Problem statement
Say only how many lines in the entries below contain the word "none".

Edit tracking data:
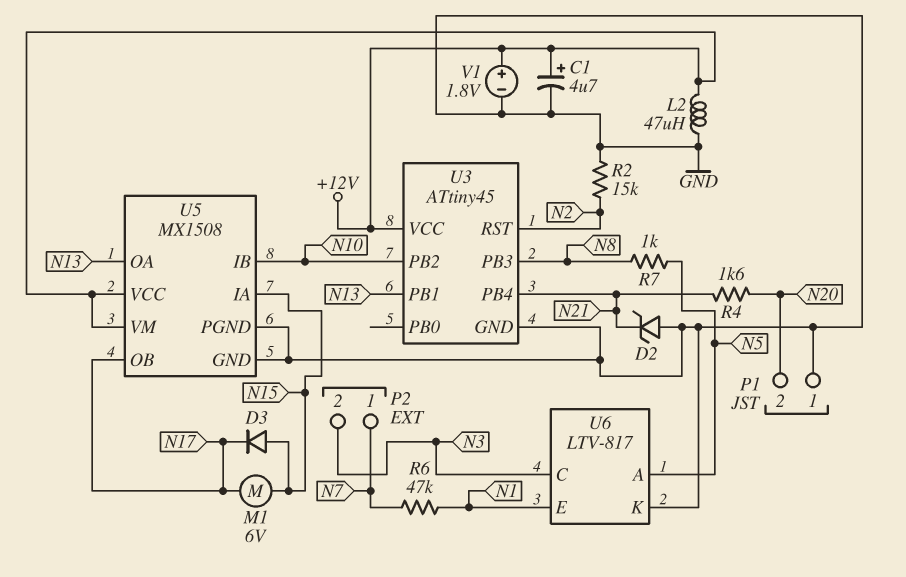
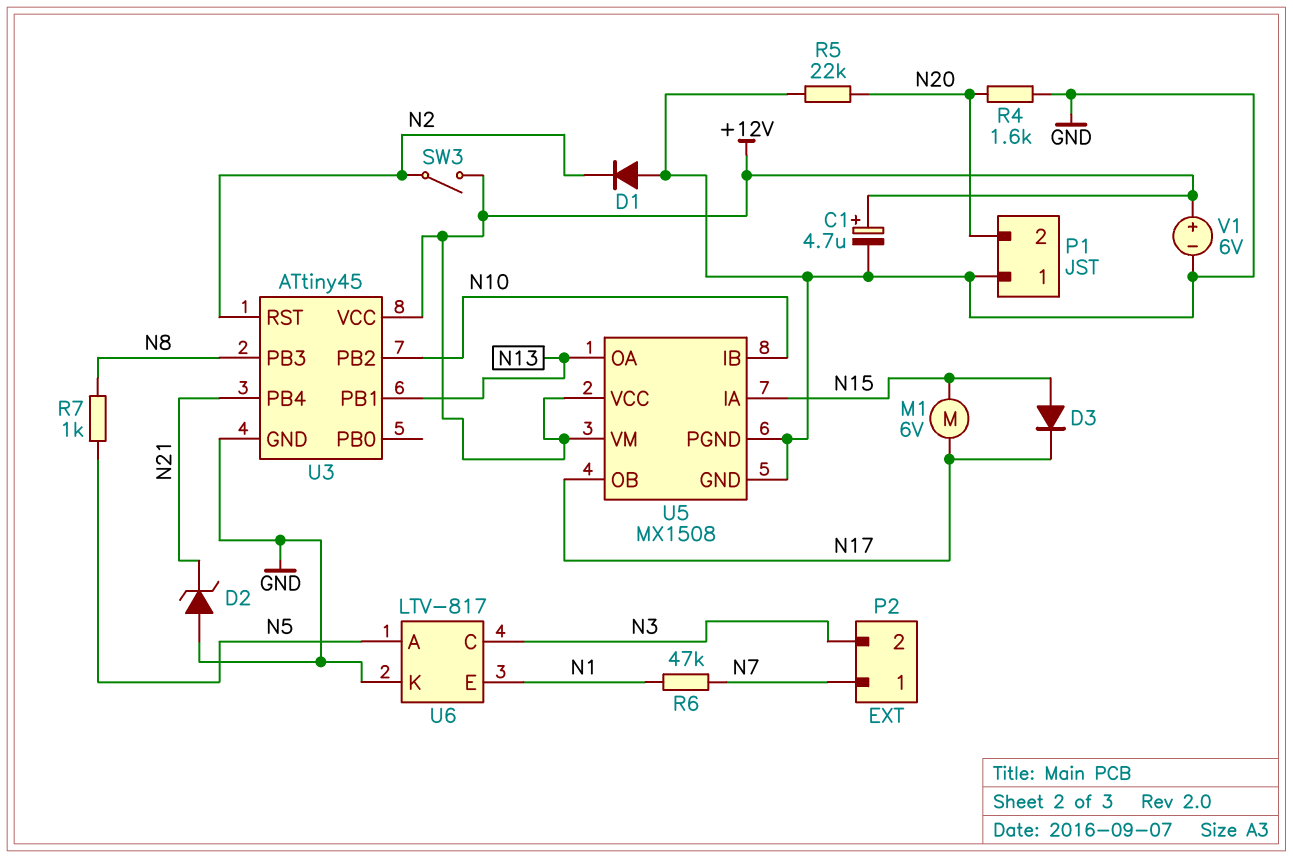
D1: none -> diode (A GND, K N2)
L2: 47uH (+12V, GND) -> none
R2: 15k (GND, N2) -> none
R4: 1.6k (N20, N21) -> 1.6k (GND, N20)
R5: none -> 22k (GND, N20)
SW3: none -> switch (+12V, N2)
V1: 1.8V (plus +12V, minus GND) -> 6V (plus +12V, minus GND)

Answer section
5